Aim of the exercise »
Can you quote, word for word, every line from the first line of the records below through the line containing "red tile D4:D5", and nothing else?

Records for the exercise »
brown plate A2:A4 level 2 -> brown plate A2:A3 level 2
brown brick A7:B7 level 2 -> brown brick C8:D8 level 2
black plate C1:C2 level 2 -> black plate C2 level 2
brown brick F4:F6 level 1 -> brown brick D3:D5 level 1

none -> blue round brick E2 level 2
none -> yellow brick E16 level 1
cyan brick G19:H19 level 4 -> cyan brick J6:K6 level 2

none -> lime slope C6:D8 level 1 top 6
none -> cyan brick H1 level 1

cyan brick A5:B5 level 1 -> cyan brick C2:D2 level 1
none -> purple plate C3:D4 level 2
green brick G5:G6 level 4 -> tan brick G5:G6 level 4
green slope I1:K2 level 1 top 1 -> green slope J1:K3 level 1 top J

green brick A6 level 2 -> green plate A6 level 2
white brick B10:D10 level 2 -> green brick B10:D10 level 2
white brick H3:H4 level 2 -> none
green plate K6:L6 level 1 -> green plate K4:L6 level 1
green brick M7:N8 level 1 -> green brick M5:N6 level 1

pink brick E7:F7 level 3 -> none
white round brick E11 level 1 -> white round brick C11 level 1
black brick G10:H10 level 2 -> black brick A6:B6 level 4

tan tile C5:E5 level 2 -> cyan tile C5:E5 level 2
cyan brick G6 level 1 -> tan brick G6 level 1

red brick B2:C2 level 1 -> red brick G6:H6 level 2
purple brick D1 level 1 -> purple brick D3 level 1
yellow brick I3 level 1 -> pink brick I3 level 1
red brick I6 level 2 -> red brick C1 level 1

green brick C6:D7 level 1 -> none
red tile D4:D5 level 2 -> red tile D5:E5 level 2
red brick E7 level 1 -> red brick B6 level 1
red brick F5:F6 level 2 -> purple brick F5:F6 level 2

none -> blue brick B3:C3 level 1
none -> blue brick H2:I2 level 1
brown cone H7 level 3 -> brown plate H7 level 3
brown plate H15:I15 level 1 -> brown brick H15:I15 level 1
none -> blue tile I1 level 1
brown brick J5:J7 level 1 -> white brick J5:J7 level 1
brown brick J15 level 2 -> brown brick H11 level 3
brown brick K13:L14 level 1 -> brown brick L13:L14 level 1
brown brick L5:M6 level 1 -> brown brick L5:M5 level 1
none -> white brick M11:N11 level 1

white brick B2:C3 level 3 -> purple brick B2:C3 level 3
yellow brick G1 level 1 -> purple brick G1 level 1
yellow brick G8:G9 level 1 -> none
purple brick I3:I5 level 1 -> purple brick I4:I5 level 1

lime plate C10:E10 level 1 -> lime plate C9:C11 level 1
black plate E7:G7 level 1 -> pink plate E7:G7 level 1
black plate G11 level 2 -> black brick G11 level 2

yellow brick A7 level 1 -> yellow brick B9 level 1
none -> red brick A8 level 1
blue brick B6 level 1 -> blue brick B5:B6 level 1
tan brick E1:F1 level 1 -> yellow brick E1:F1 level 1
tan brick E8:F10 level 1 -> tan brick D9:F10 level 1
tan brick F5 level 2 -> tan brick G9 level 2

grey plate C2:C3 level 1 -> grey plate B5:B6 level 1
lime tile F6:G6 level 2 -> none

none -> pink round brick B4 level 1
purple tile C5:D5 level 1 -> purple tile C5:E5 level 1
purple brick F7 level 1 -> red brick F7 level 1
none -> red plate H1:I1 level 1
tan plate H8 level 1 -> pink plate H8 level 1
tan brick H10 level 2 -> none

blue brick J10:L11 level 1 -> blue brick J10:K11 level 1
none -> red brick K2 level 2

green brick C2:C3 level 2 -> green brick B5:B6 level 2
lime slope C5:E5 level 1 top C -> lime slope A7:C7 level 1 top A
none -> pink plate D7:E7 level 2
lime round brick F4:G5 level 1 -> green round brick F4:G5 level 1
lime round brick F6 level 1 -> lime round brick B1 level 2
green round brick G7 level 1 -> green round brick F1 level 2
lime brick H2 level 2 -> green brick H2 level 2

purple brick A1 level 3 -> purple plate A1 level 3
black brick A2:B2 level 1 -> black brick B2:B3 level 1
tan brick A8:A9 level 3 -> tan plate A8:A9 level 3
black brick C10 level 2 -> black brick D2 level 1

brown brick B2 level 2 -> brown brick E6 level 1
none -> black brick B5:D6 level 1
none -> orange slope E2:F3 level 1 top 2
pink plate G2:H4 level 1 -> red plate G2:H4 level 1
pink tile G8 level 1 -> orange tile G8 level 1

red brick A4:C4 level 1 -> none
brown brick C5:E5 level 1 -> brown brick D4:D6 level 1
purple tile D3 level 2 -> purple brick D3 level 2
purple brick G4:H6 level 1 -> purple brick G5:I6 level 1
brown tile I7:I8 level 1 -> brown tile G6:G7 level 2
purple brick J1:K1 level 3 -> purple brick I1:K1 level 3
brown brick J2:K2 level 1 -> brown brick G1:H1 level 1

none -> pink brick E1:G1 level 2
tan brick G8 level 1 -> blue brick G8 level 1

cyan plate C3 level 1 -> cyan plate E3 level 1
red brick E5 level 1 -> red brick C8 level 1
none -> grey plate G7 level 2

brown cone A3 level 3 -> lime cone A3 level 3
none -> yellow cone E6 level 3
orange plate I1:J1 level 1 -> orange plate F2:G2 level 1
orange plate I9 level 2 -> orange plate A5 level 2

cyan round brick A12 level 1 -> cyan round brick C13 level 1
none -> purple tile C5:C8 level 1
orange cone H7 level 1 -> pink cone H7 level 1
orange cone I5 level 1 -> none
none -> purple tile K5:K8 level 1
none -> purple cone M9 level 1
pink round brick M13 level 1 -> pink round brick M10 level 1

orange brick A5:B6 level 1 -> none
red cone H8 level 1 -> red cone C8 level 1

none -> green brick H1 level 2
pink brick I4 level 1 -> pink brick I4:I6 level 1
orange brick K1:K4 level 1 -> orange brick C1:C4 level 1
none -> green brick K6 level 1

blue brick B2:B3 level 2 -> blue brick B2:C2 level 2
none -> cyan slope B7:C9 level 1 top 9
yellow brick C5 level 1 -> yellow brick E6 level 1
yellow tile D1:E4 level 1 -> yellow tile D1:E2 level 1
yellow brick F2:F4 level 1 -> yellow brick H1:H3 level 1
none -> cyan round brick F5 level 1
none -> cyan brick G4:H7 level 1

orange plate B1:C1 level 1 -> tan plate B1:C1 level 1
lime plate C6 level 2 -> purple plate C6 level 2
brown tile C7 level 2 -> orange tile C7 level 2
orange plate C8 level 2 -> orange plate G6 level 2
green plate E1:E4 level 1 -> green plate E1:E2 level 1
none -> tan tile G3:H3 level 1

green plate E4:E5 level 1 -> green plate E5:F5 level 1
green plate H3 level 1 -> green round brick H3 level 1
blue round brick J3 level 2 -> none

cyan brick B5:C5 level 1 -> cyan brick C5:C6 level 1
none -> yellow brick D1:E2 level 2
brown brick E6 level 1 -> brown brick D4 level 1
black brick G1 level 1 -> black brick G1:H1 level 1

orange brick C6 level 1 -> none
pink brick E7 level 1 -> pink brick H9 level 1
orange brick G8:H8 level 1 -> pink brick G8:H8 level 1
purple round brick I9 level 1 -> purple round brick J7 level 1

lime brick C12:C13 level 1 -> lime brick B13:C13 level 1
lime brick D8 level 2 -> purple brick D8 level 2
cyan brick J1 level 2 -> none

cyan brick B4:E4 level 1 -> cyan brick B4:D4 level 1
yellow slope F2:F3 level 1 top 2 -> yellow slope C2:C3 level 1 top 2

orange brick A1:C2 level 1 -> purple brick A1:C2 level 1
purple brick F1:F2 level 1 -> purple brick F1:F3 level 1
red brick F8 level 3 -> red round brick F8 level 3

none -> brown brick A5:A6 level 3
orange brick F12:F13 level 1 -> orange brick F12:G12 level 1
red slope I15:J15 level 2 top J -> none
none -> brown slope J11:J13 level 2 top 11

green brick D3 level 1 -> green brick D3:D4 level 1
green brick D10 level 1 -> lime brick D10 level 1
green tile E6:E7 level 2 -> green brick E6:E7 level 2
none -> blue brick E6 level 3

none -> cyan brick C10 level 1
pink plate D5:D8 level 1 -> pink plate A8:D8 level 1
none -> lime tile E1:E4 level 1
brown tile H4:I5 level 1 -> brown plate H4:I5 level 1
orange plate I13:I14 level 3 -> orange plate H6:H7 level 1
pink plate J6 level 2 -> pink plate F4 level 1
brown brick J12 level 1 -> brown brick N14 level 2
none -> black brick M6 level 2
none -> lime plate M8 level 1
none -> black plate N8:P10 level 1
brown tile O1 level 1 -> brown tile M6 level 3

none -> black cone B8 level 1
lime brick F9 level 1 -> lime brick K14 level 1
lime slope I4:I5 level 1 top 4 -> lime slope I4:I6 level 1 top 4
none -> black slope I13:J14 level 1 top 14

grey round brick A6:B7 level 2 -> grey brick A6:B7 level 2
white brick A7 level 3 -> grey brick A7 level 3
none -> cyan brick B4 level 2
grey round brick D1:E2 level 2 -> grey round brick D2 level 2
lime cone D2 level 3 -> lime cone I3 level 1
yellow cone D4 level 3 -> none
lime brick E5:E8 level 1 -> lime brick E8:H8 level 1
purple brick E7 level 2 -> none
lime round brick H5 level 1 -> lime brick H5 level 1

Solution for this problem »
brown plate A2:A4 level 2 -> brown plate A2:A3 level 2
brown brick A7:B7 level 2 -> brown brick C8:D8 level 2
black plate C1:C2 level 2 -> black plate C2 level 2
brown brick F4:F6 level 1 -> brown brick D3:D5 level 1

none -> blue round brick E2 level 2
none -> yellow brick E16 level 1
cyan brick G19:H19 level 4 -> cyan brick J6:K6 level 2

none -> lime slope C6:D8 level 1 top 6
none -> cyan brick H1 level 1

cyan brick A5:B5 level 1 -> cyan brick C2:D2 level 1
none -> purple plate C3:D4 level 2
green brick G5:G6 level 4 -> tan brick G5:G6 level 4
green slope I1:K2 level 1 top 1 -> green slope J1:K3 level 1 top J

green brick A6 level 2 -> green plate A6 level 2
white brick B10:D10 level 2 -> green brick B10:D10 level 2
white brick H3:H4 level 2 -> none
green plate K6:L6 level 1 -> green plate K4:L6 level 1
green brick M7:N8 level 1 -> green brick M5:N6 level 1

pink brick E7:F7 level 3 -> none
white round brick E11 level 1 -> white round brick C11 level 1
black brick G10:H10 level 2 -> black brick A6:B6 level 4

tan tile C5:E5 level 2 -> cyan tile C5:E5 level 2
cyan brick G6 level 1 -> tan brick G6 level 1

red brick B2:C2 level 1 -> red brick G6:H6 level 2
purple brick D1 level 1 -> purple brick D3 level 1
yellow brick I3 level 1 -> pink brick I3 level 1
red brick I6 level 2 -> red brick C1 level 1

green brick C6:D7 level 1 -> none
red tile D4:D5 level 2 -> red tile D5:E5 level 2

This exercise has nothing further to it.